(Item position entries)
** start **

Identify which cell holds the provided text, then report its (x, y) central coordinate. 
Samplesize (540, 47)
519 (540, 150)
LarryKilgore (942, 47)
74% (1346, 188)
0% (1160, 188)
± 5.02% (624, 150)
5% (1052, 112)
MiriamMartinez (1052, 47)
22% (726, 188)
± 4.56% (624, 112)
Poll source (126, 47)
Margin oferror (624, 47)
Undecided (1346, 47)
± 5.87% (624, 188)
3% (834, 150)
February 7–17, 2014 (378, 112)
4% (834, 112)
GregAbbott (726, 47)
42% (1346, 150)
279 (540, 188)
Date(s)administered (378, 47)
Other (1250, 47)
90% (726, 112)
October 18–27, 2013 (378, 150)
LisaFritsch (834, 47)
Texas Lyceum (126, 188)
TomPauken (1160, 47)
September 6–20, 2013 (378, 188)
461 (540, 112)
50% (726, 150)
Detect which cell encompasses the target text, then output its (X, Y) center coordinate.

** end **

Exercise details: Count the lines of the material that contain the string "which", treating uppercase and lowercase as different, and give only the number.

Response to this exercise: 2